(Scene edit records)
━━━
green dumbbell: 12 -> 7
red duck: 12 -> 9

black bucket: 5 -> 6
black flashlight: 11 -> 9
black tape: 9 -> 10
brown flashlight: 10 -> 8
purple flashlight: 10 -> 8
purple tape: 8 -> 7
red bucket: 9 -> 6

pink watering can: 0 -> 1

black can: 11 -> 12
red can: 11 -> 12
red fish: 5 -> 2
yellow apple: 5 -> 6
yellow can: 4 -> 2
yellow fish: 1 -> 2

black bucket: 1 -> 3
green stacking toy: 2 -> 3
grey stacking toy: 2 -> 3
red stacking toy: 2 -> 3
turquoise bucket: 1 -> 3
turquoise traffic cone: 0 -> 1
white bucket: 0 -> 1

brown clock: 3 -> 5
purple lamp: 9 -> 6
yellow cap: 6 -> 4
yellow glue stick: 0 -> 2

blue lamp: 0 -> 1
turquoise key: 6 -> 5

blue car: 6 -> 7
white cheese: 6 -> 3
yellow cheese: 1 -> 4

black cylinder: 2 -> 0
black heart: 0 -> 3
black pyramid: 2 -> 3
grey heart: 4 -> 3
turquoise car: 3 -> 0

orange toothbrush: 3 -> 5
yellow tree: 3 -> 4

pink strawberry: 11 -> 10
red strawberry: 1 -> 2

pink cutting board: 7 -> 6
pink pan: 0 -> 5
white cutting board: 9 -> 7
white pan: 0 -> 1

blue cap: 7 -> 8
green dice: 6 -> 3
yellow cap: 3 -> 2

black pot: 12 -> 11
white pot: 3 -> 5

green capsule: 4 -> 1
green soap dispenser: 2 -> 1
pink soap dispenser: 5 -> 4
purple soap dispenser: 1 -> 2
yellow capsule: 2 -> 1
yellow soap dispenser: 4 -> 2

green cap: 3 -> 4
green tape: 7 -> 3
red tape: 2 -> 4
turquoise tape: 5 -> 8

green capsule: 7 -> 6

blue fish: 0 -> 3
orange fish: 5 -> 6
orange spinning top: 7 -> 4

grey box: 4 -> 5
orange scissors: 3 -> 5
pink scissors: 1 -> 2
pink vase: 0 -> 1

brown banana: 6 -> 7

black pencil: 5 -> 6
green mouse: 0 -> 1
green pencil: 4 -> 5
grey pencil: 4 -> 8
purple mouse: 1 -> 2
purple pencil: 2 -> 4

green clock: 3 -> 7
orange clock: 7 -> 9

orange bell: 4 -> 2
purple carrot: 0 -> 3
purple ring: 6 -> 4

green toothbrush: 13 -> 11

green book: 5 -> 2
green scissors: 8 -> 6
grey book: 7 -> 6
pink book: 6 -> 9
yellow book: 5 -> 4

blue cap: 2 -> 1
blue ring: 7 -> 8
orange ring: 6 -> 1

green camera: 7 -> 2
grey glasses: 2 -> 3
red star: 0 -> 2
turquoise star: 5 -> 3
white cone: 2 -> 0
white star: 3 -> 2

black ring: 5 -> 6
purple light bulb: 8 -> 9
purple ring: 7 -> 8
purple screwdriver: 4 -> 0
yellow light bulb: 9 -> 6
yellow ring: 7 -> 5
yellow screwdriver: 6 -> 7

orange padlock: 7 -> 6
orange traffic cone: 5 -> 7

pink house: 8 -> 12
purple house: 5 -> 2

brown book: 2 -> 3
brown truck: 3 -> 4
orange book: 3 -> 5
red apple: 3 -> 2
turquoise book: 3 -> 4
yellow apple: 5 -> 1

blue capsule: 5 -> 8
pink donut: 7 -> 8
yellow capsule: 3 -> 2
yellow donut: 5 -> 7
━━━
EXERCISE BRIEF: Restate word for word the lines of the data above, starting at the line containing "yellow screwdriver: 6 -> 7" and ending at the line containing "blue capsule: 5 -> 8", both included, and nothing more.

WRITTEN ANSWER:
yellow screwdriver: 6 -> 7

orange padlock: 7 -> 6
orange traffic cone: 5 -> 7

pink house: 8 -> 12
purple house: 5 -> 2

brown book: 2 -> 3
brown truck: 3 -> 4
orange book: 3 -> 5
red apple: 3 -> 2
turquoise book: 3 -> 4
yellow apple: 5 -> 1

blue capsule: 5 -> 8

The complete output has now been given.